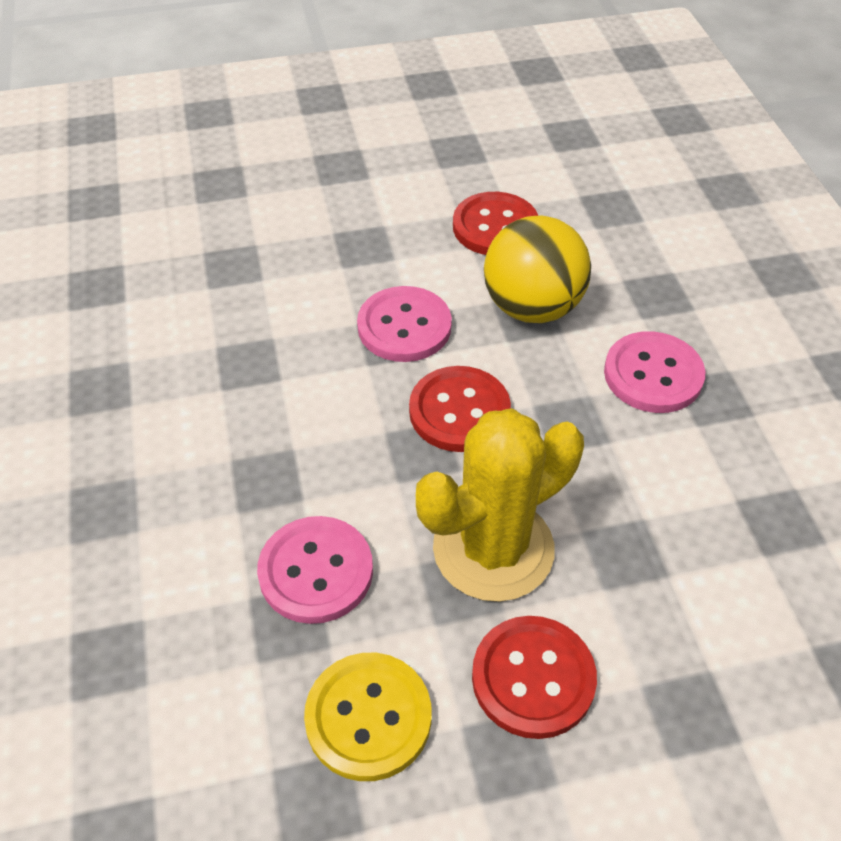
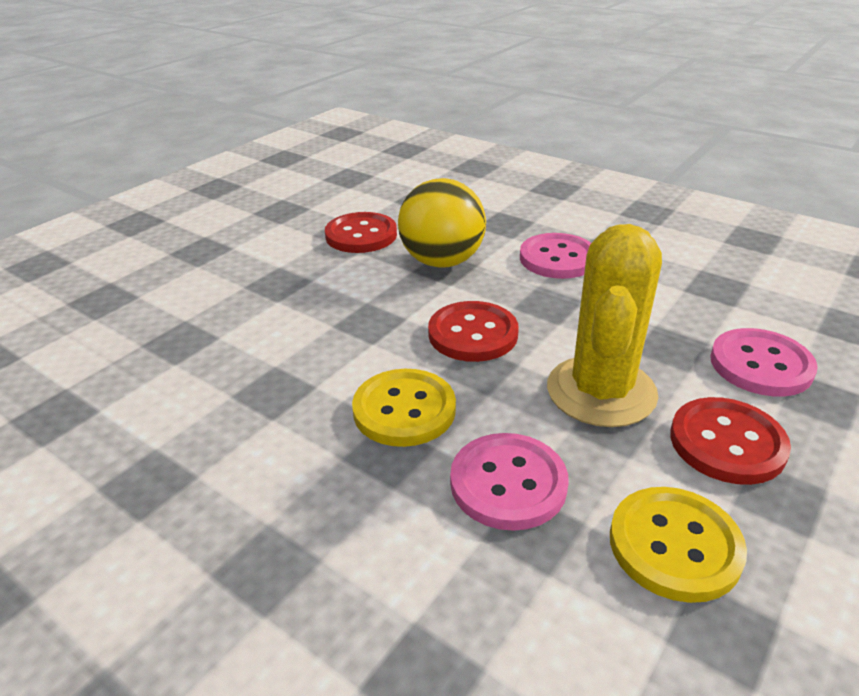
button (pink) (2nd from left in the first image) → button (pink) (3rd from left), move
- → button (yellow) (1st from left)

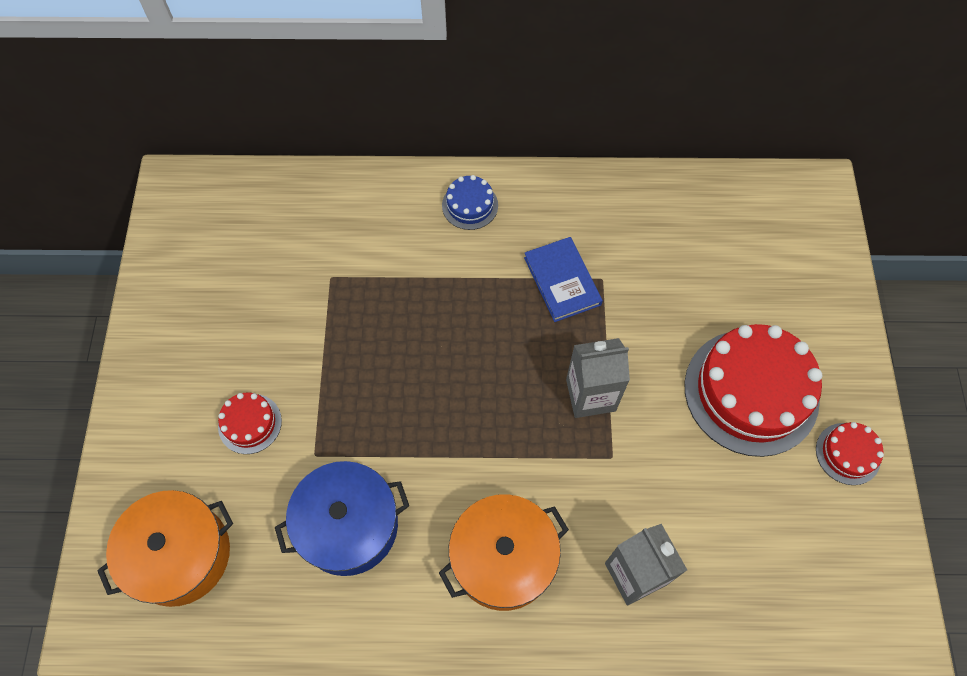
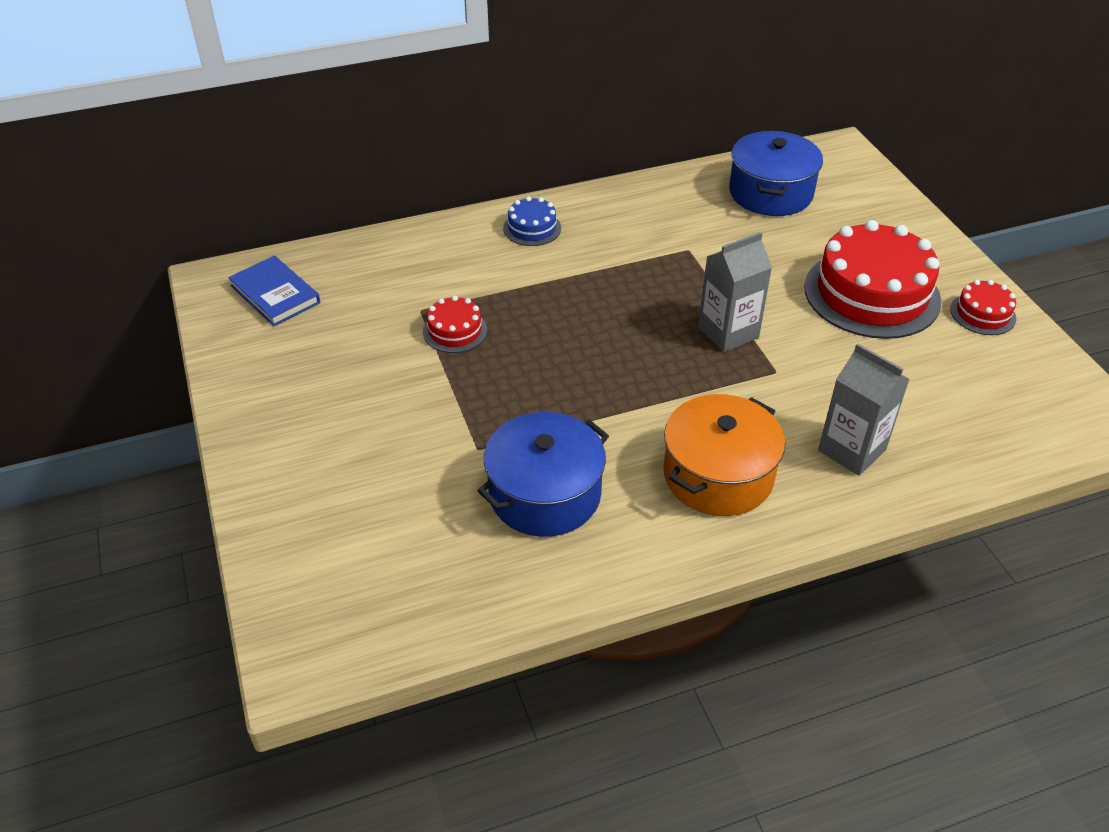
book (blue), move
cake (red) (1st from left), move
pot (orange) (1st from left) → -
- → pot (blue) (2nd from left)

Problem details:
Each record above should be retyped exactly, with no pictures carried over.

Exercise solution:
button (pink) (2nd from left in the first image) → button (pink) (3rd from left), move
- → button (yellow) (1st from left)

book (blue), move
cake (red) (1st from left), move
pot (orange) (1st from left) → -
- → pot (blue) (2nd from left)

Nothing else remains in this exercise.